## Input data
BEGIN

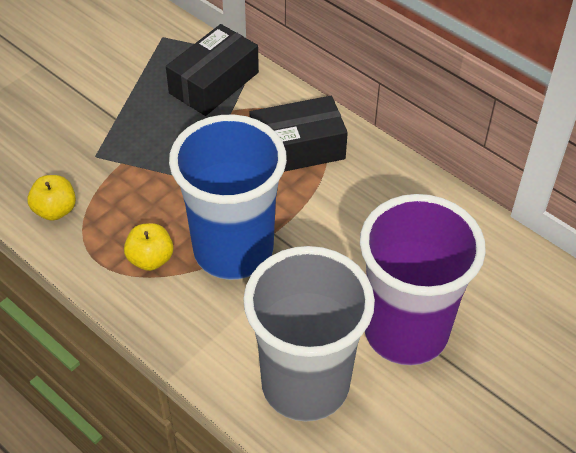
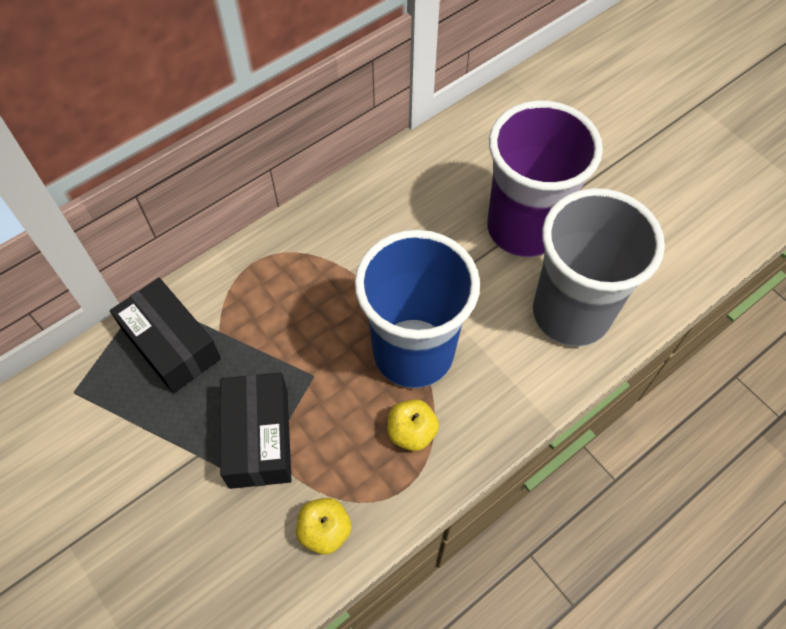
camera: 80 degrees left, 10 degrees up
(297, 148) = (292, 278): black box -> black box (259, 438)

END
BEGIN

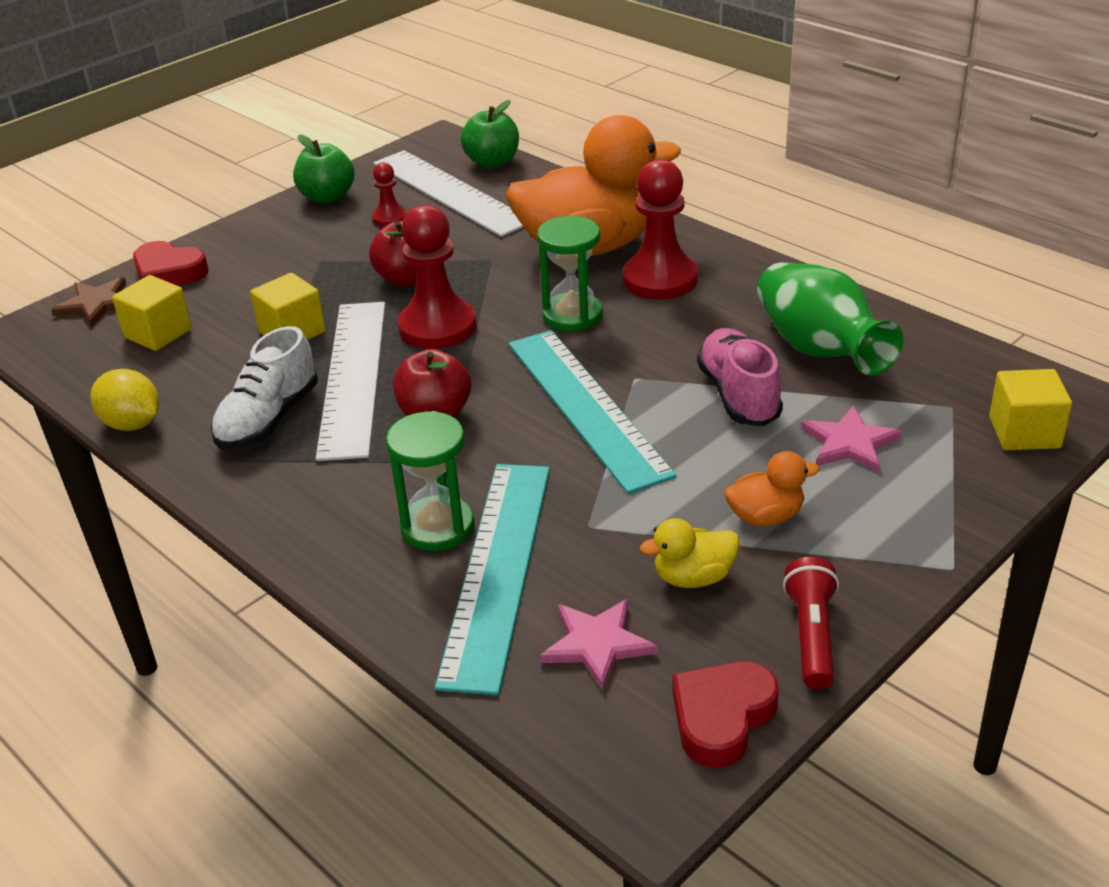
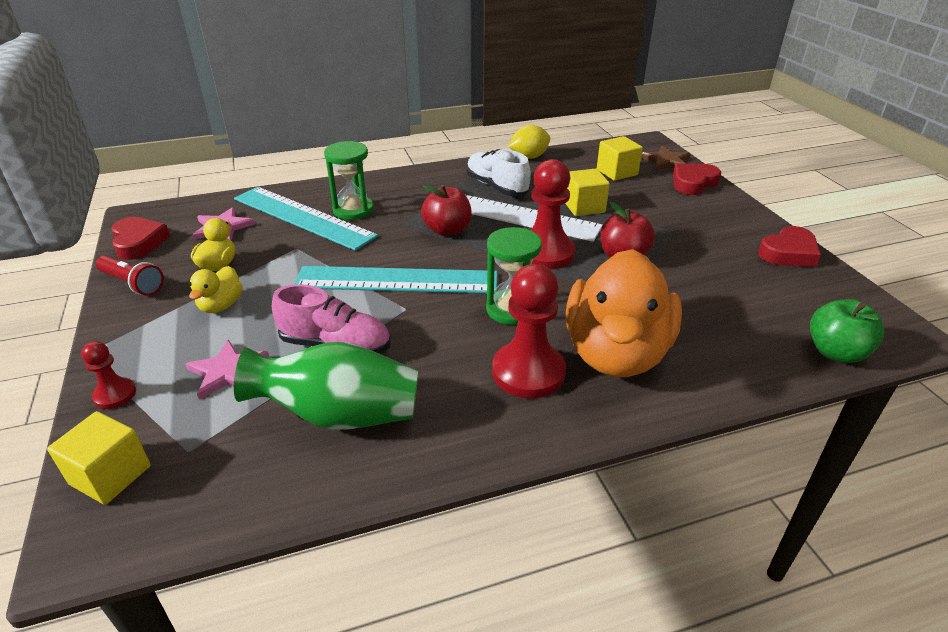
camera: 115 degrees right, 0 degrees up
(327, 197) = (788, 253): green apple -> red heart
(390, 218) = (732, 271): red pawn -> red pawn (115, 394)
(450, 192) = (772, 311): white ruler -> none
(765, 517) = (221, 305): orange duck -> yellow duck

END
BEGIN

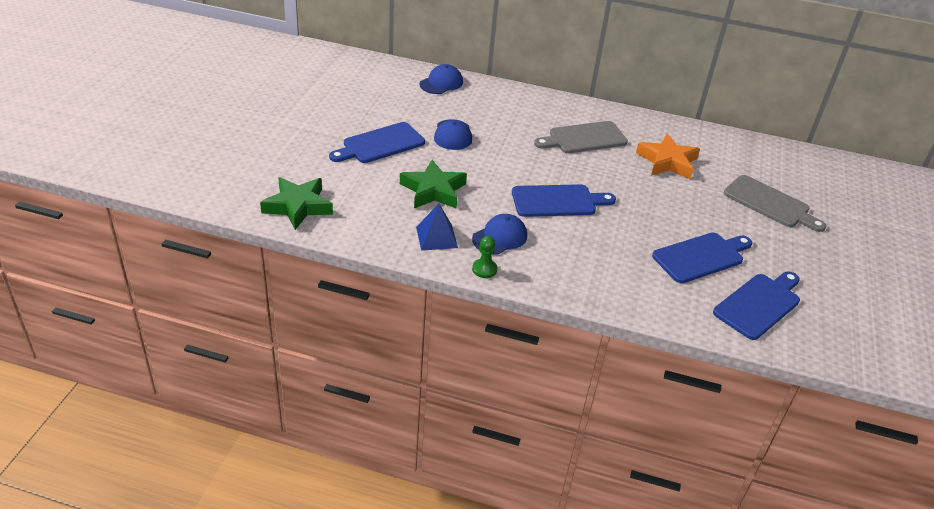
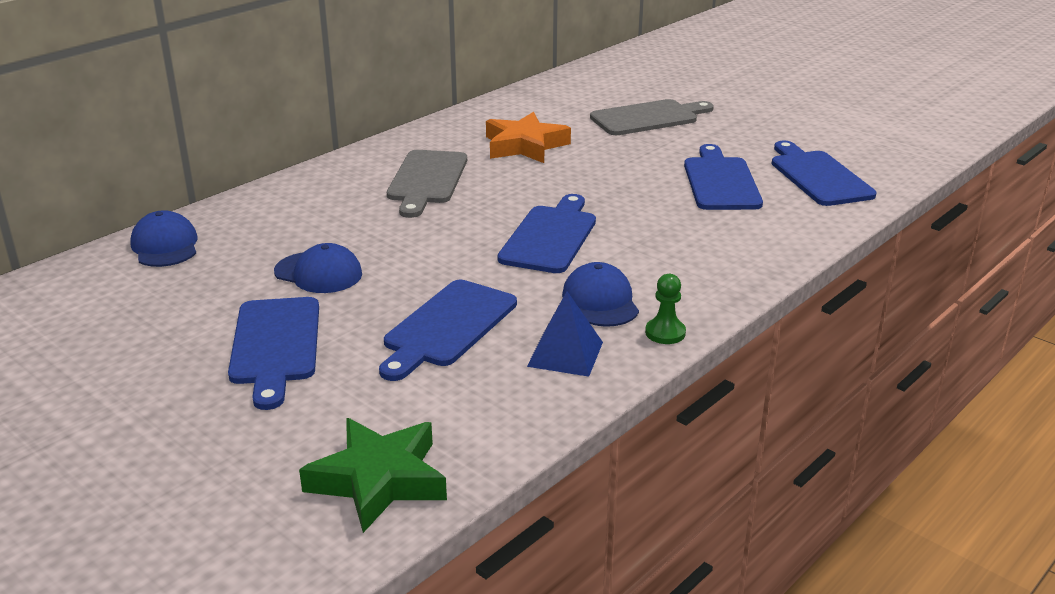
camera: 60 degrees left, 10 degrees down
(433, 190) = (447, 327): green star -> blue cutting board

END

## Required action
Look above for every line with the word "camera" and copy it.

## Task answer
camera: 80 degrees left, 10 degrees up
camera: 115 degrees right, 0 degrees up
camera: 60 degrees left, 10 degrees down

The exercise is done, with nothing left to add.